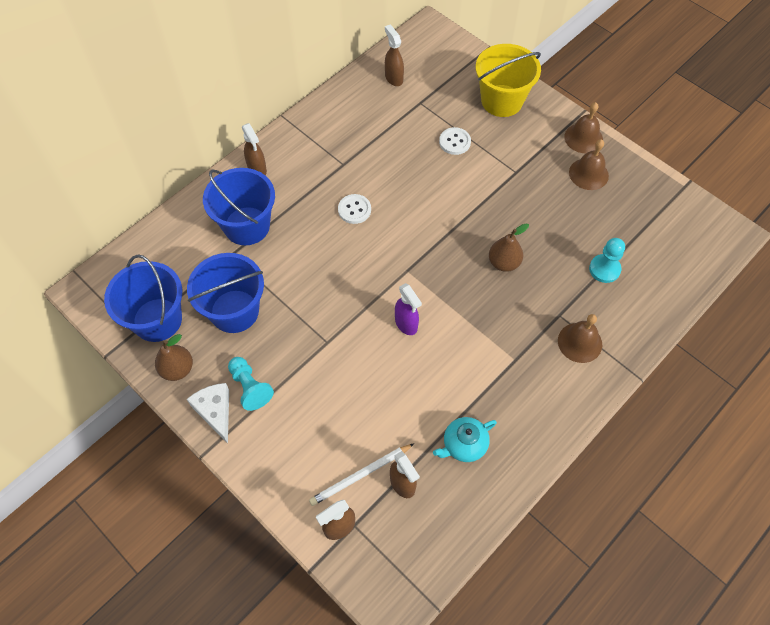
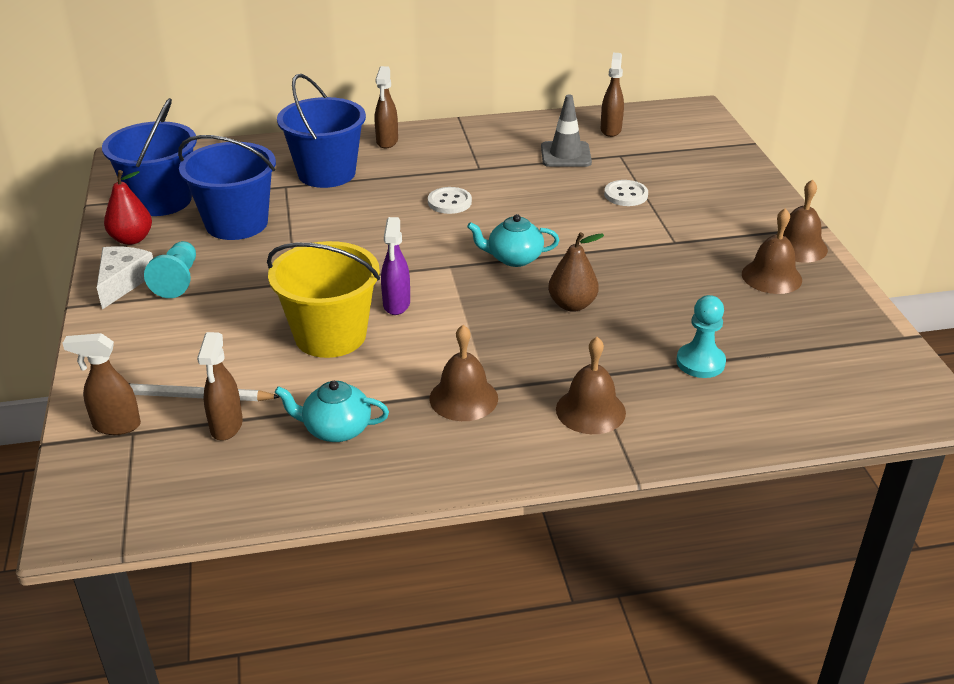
camera: 35 degrees right, 25 degrees down
(177, 369) = (132, 239): brown pear -> red pear
(386, 120) = (565, 155): none -> grey traffic cone
(438, 241) = (514, 258): none -> turquoise teapot
(502, 101) = (722, 184): yellow bucket -> yellow bucket (330, 335)
(509, 376) = (463, 398): none -> brown bell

- - - - - - -

Requirement »
Repeat the entries word for word and skip the pictures.

Exercise result »
camera: 35 degrees right, 25 degrees down
(177, 369) = (132, 239): brown pear -> red pear
(386, 120) = (565, 155): none -> grey traffic cone
(438, 241) = (514, 258): none -> turquoise teapot
(502, 101) = (722, 184): yellow bucket -> yellow bucket (330, 335)
(509, 376) = (463, 398): none -> brown bell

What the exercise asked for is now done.